**To do**
Set down each entry again exactly as written.

**Data excerpts**
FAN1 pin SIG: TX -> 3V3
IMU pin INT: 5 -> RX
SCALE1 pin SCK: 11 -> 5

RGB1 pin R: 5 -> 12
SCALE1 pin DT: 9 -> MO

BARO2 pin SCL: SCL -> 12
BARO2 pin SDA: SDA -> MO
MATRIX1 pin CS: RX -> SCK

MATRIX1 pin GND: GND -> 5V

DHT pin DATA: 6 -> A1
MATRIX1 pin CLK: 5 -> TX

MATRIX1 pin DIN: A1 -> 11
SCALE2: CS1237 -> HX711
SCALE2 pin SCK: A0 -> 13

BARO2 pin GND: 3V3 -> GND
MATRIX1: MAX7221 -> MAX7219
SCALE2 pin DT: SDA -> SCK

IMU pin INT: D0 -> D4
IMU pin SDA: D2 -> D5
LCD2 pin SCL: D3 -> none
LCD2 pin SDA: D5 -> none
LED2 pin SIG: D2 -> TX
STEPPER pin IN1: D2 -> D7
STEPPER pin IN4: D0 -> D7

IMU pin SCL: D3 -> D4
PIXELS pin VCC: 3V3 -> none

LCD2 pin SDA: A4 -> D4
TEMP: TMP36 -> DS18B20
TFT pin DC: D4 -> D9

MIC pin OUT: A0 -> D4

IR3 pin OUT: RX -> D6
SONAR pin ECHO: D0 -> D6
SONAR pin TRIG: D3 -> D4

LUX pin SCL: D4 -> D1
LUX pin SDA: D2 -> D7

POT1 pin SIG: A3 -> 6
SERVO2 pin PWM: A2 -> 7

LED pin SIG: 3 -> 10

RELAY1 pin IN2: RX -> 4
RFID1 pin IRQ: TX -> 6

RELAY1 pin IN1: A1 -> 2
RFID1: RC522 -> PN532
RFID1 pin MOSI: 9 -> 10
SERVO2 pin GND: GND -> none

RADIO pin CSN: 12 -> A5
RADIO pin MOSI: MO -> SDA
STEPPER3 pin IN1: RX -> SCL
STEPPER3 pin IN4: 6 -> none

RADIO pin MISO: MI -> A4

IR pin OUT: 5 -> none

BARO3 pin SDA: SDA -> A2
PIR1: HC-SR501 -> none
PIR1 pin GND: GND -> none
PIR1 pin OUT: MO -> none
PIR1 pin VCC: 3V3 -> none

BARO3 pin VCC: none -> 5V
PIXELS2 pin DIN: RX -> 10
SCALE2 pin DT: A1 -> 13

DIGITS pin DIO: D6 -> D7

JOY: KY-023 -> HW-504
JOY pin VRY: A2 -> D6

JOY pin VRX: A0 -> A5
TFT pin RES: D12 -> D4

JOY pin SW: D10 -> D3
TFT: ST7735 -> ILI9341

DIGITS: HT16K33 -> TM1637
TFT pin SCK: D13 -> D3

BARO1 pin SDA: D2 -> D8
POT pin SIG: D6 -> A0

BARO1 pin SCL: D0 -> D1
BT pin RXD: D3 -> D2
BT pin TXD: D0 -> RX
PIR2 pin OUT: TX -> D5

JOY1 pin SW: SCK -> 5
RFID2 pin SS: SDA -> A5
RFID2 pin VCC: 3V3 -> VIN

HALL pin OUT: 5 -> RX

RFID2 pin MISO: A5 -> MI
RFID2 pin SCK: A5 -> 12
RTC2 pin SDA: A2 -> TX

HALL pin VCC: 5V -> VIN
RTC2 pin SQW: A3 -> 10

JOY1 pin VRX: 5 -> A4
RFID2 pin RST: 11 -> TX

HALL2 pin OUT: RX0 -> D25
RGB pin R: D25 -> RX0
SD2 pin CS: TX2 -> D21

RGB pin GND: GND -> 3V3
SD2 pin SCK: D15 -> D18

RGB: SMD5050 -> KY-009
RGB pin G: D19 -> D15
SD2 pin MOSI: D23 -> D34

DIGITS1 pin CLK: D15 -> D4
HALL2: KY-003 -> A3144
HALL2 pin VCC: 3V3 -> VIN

**Answer to this task**
FAN1 pin SIG: TX -> 3V3
IMU pin INT: 5 -> RX
SCALE1 pin SCK: 11 -> 5

RGB1 pin R: 5 -> 12
SCALE1 pin DT: 9 -> MO

BARO2 pin SCL: SCL -> 12
BARO2 pin SDA: SDA -> MO
MATRIX1 pin CS: RX -> SCK

MATRIX1 pin GND: GND -> 5V

DHT pin DATA: 6 -> A1
MATRIX1 pin CLK: 5 -> TX

MATRIX1 pin DIN: A1 -> 11
SCALE2: CS1237 -> HX711
SCALE2 pin SCK: A0 -> 13

BARO2 pin GND: 3V3 -> GND
MATRIX1: MAX7221 -> MAX7219
SCALE2 pin DT: SDA -> SCK

IMU pin INT: D0 -> D4
IMU pin SDA: D2 -> D5
LCD2 pin SCL: D3 -> none
LCD2 pin SDA: D5 -> none
LED2 pin SIG: D2 -> TX
STEPPER pin IN1: D2 -> D7
STEPPER pin IN4: D0 -> D7

IMU pin SCL: D3 -> D4
PIXELS pin VCC: 3V3 -> none

LCD2 pin SDA: A4 -> D4
TEMP: TMP36 -> DS18B20
TFT pin DC: D4 -> D9

MIC pin OUT: A0 -> D4

IR3 pin OUT: RX -> D6
SONAR pin ECHO: D0 -> D6
SONAR pin TRIG: D3 -> D4

LUX pin SCL: D4 -> D1
LUX pin SDA: D2 -> D7

POT1 pin SIG: A3 -> 6
SERVO2 pin PWM: A2 -> 7

LED pin SIG: 3 -> 10

RELAY1 pin IN2: RX -> 4
RFID1 pin IRQ: TX -> 6

RELAY1 pin IN1: A1 -> 2
RFID1: RC522 -> PN532
RFID1 pin MOSI: 9 -> 10
SERVO2 pin GND: GND -> none

RADIO pin CSN: 12 -> A5
RADIO pin MOSI: MO -> SDA
STEPPER3 pin IN1: RX -> SCL
STEPPER3 pin IN4: 6 -> none

RADIO pin MISO: MI -> A4

IR pin OUT: 5 -> none

BARO3 pin SDA: SDA -> A2
PIR1: HC-SR501 -> none
PIR1 pin GND: GND -> none
PIR1 pin OUT: MO -> none
PIR1 pin VCC: 3V3 -> none

BARO3 pin VCC: none -> 5V
PIXELS2 pin DIN: RX -> 10
SCALE2 pin DT: A1 -> 13

DIGITS pin DIO: D6 -> D7

JOY: KY-023 -> HW-504
JOY pin VRY: A2 -> D6

JOY pin VRX: A0 -> A5
TFT pin RES: D12 -> D4

JOY pin SW: D10 -> D3
TFT: ST7735 -> ILI9341

DIGITS: HT16K33 -> TM1637
TFT pin SCK: D13 -> D3

BARO1 pin SDA: D2 -> D8
POT pin SIG: D6 -> A0

BARO1 pin SCL: D0 -> D1
BT pin RXD: D3 -> D2
BT pin TXD: D0 -> RX
PIR2 pin OUT: TX -> D5

JOY1 pin SW: SCK -> 5
RFID2 pin SS: SDA -> A5
RFID2 pin VCC: 3V3 -> VIN

HALL pin OUT: 5 -> RX

RFID2 pin MISO: A5 -> MI
RFID2 pin SCK: A5 -> 12
RTC2 pin SDA: A2 -> TX

HALL pin VCC: 5V -> VIN
RTC2 pin SQW: A3 -> 10

JOY1 pin VRX: 5 -> A4
RFID2 pin RST: 11 -> TX

HALL2 pin OUT: RX0 -> D25
RGB pin R: D25 -> RX0
SD2 pin CS: TX2 -> D21

RGB pin GND: GND -> 3V3
SD2 pin SCK: D15 -> D18

RGB: SMD5050 -> KY-009
RGB pin G: D19 -> D15
SD2 pin MOSI: D23 -> D34

DIGITS1 pin CLK: D15 -> D4
HALL2: KY-003 -> A3144
HALL2 pin VCC: 3V3 -> VIN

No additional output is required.